Search the records for "none". Report every line where it occurs.

Content revision data:
****************************************

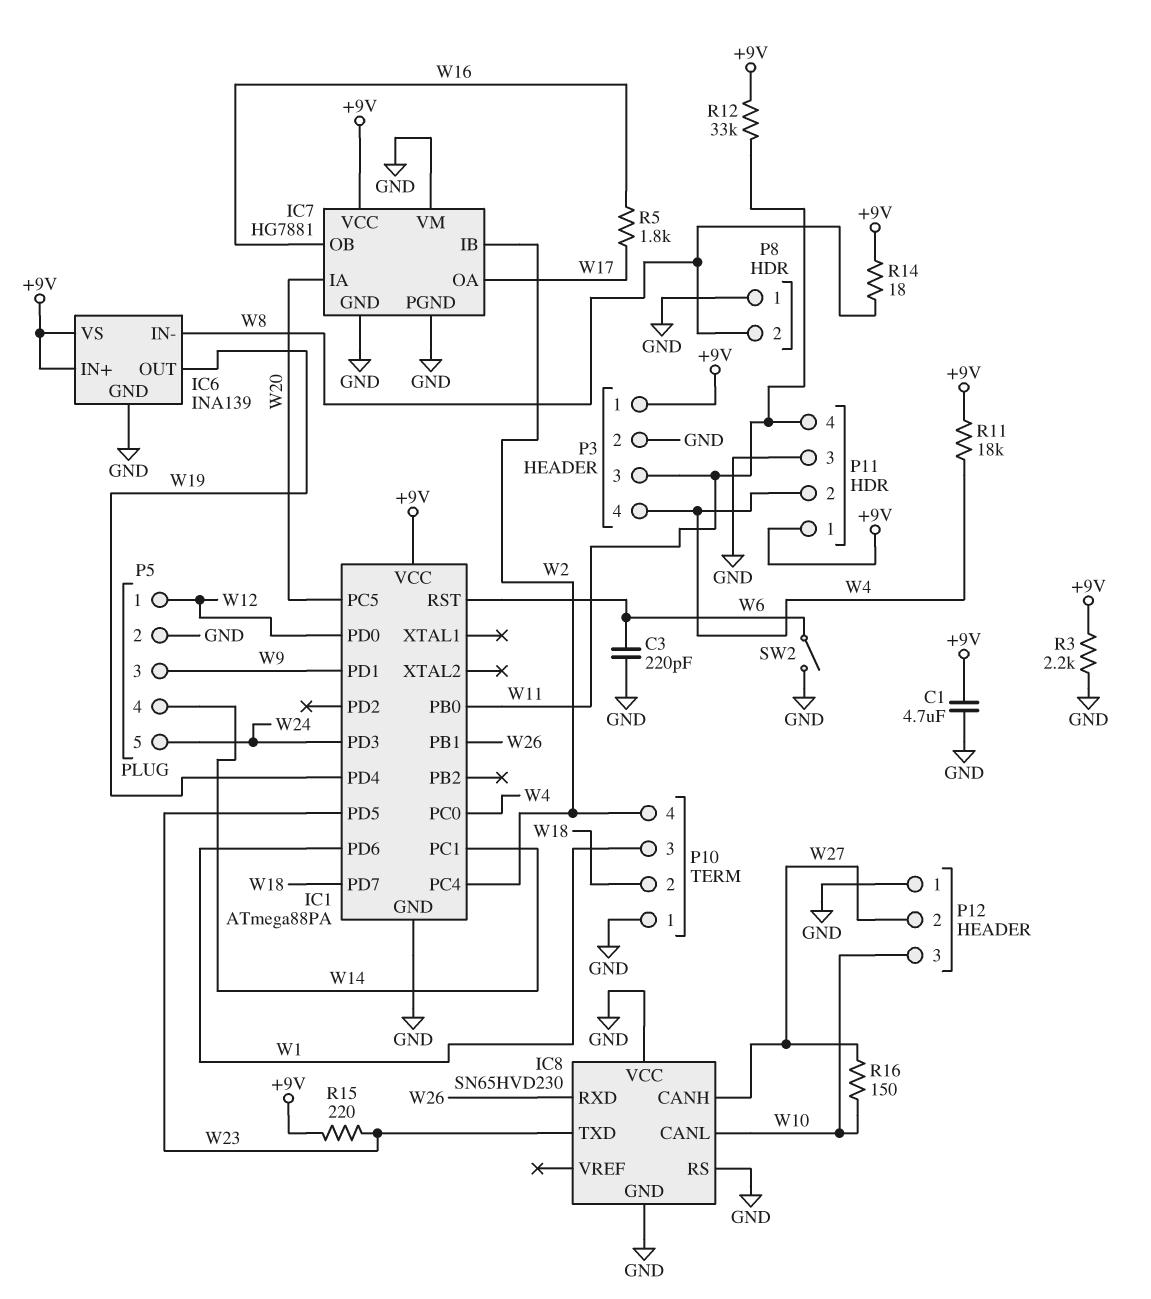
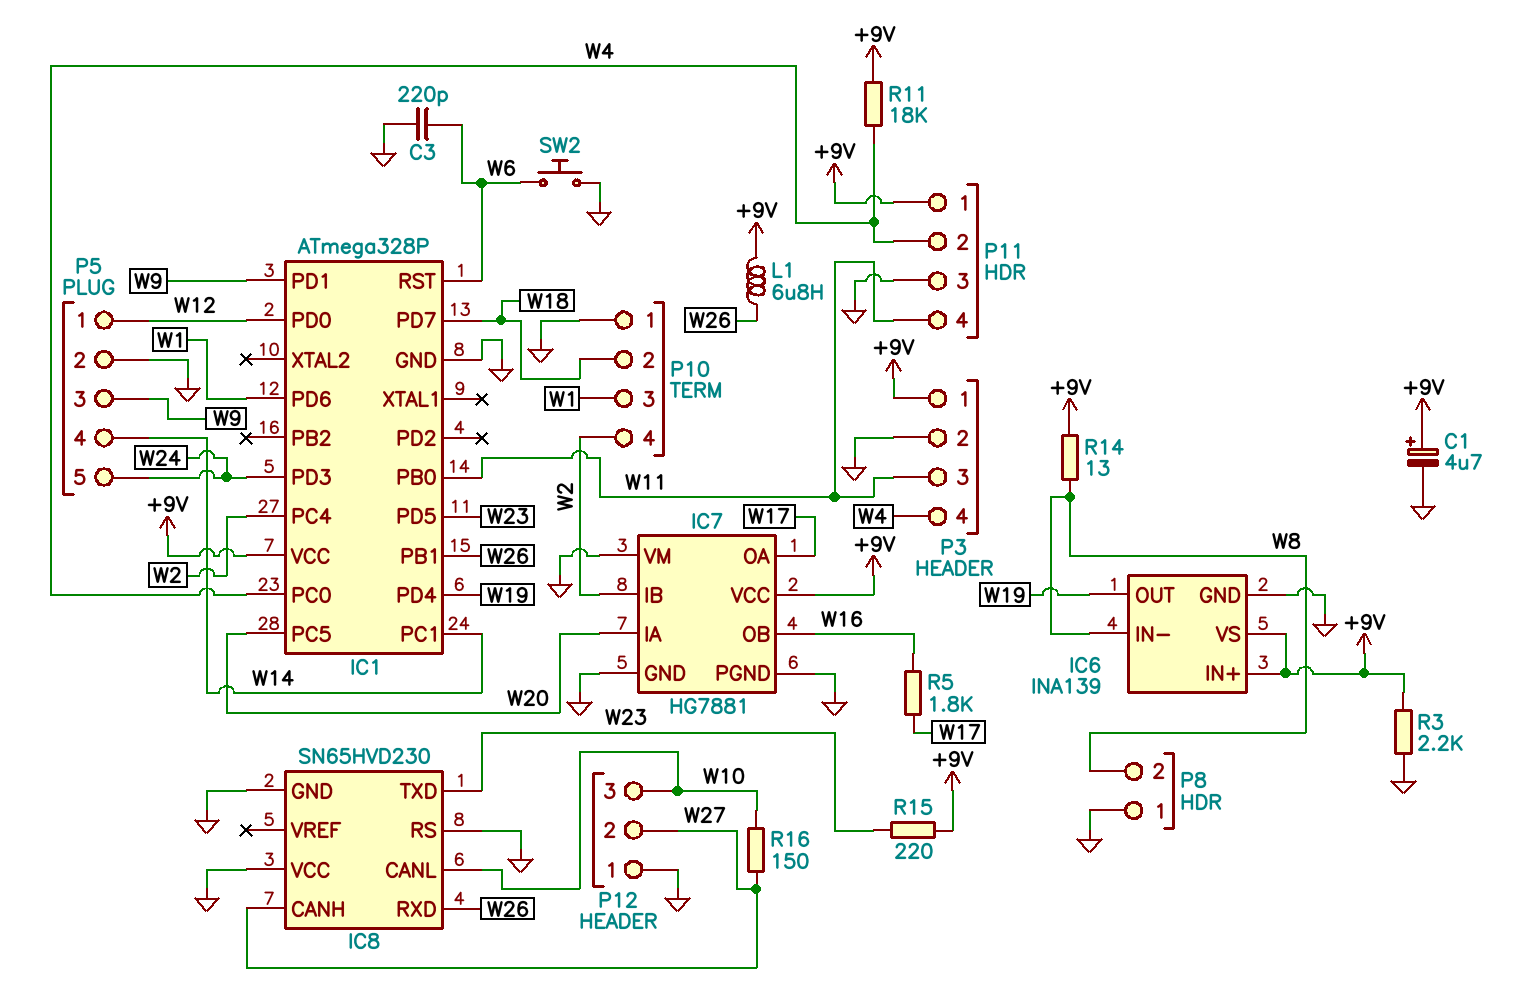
C1: 4.7uF (+9V, GND) -> 4.7uF (plus +9V, minus GND)
IC1: ATmega88PA -> ATmega328P
L1: none -> 6.8uH (+9V, W26)
R12: 33k (+9V, W11) -> none
R14: 18 (+9V, W8) -> 13 (+9V, W8)
SW2: switch (GND, W6) -> button (GND, W6)

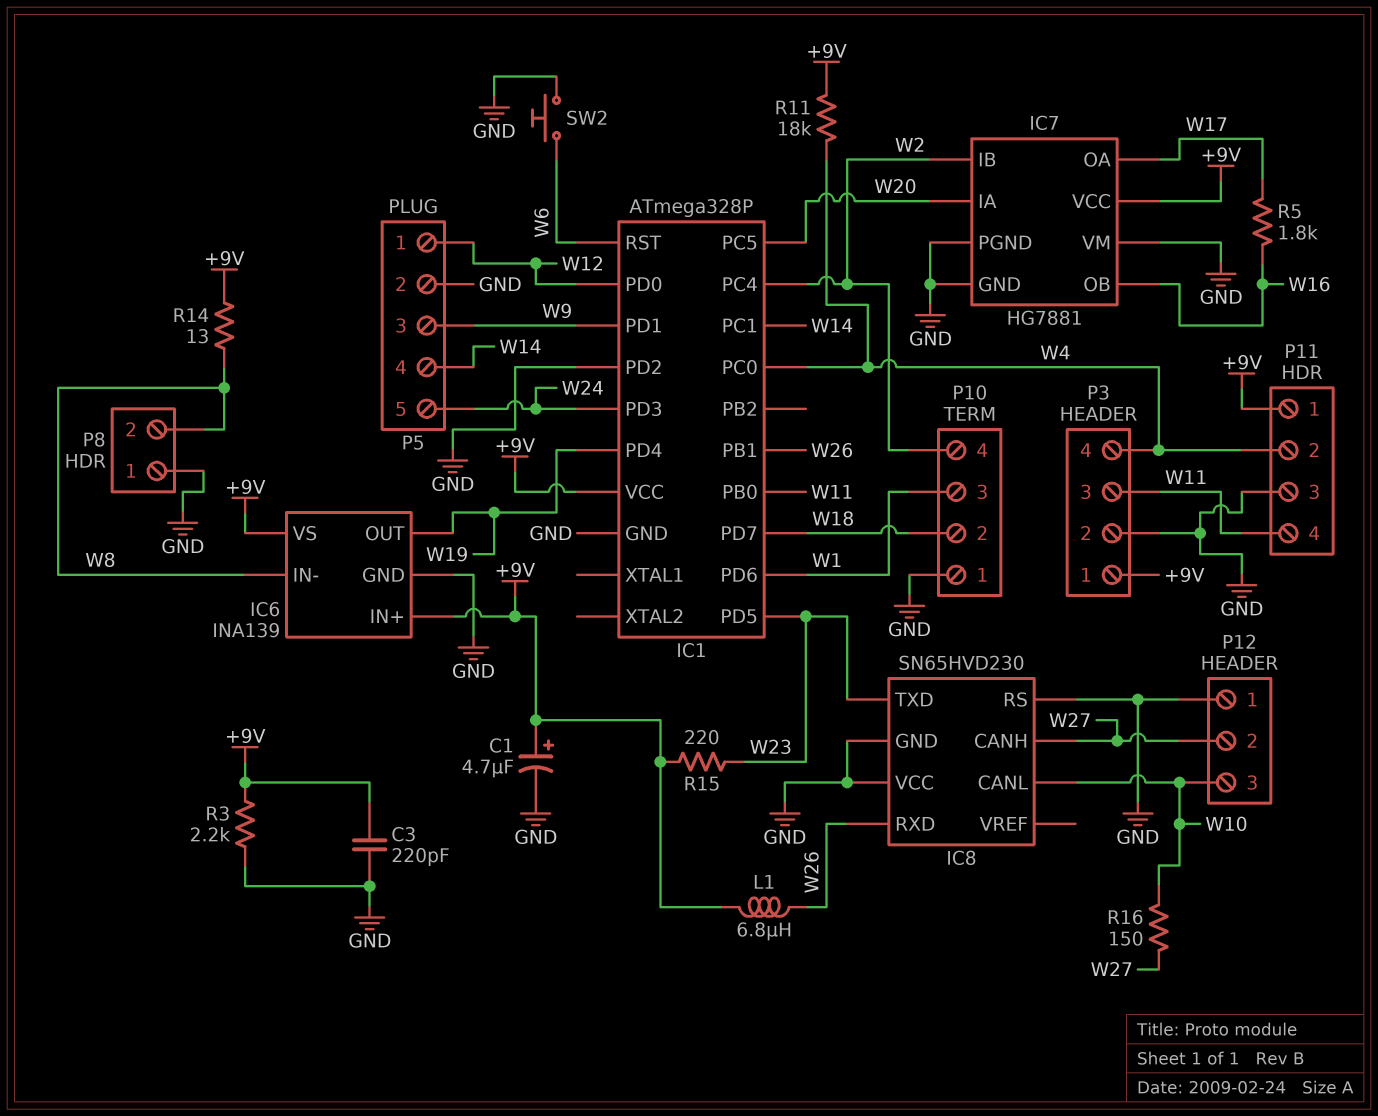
C3: 220pF (GND, W6) -> 220pF (+9V, GND)
IC1 pin PD2: none -> GND

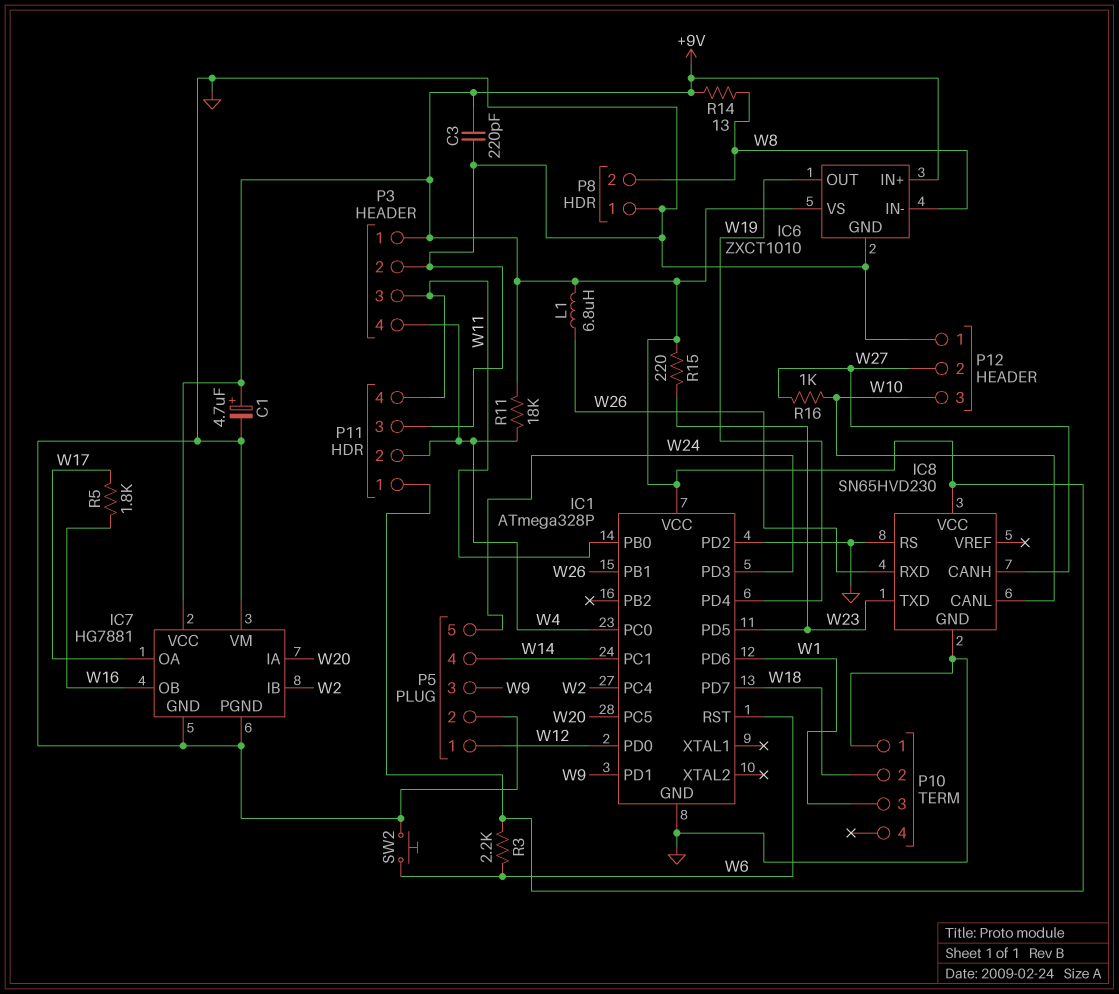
IC6: INA139 -> ZXCT1010
IC8 pin VCC: GND -> +9V
P10 pin 4: W2 -> none
R3: 2.2k (+9V, GND) -> 2.2k (+9V, W6)
R16: 150 (W10, W27) -> 1k (W10, W27)

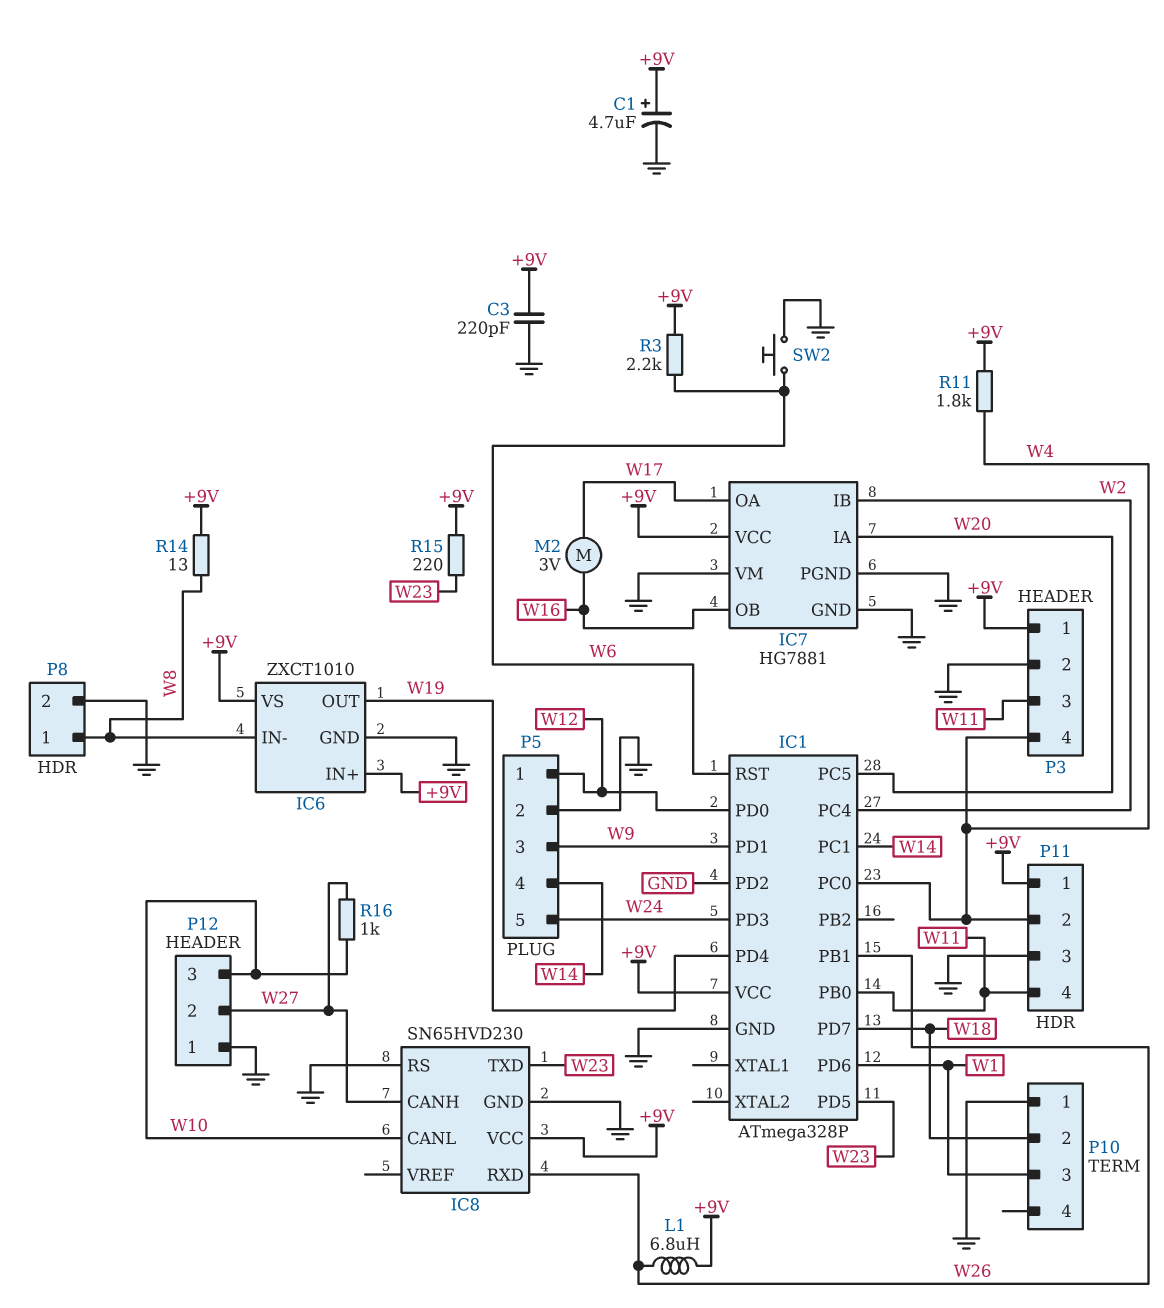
M2: none -> motor 3V (W16, W17)
P8 pin 1: GND -> W8
P8 pin 2: W8 -> GND
R5: 1.8k (W16, W17) -> none
R11: 18k (+9V, W4) -> 1.8k (+9V, W4)

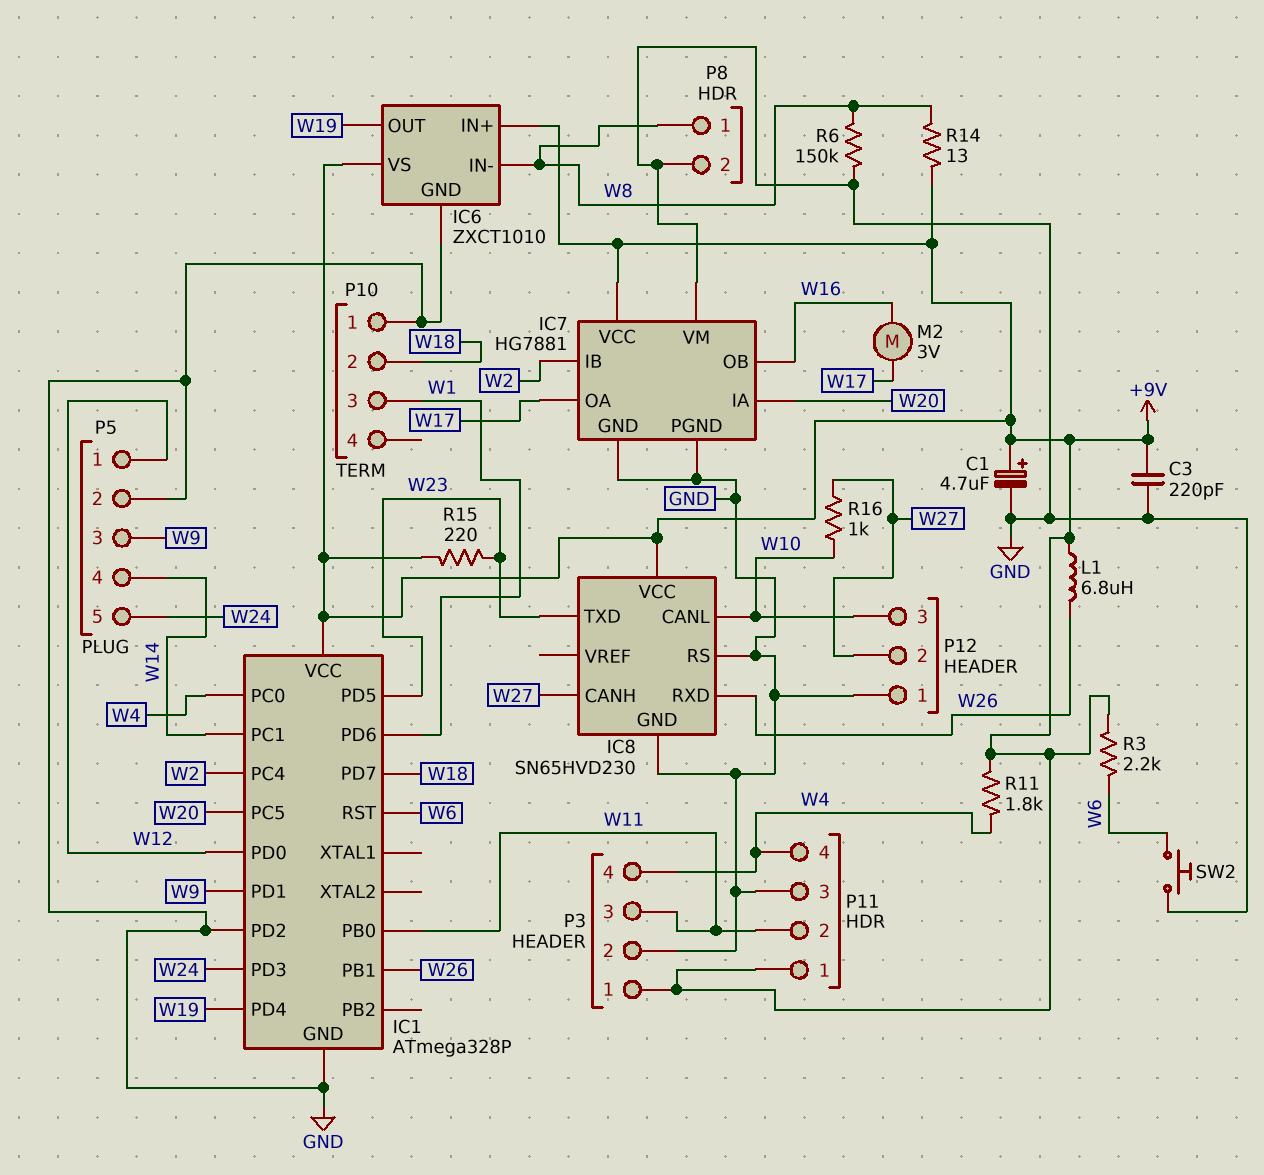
P11 pin 2: W4 -> W11
P11 pin 4: W11 -> W4
R6: none -> 150k (GND, W8)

****************************************

Response for this exercise ::
L1: none -> 6.8uH (+9V, W26)
R12: 33k (+9V, W11) -> none
IC1 pin PD2: none -> GND
P10 pin 4: W2 -> none
M2: none -> motor 3V (W16, W17)
R5: 1.8k (W16, W17) -> none
R6: none -> 150k (GND, W8)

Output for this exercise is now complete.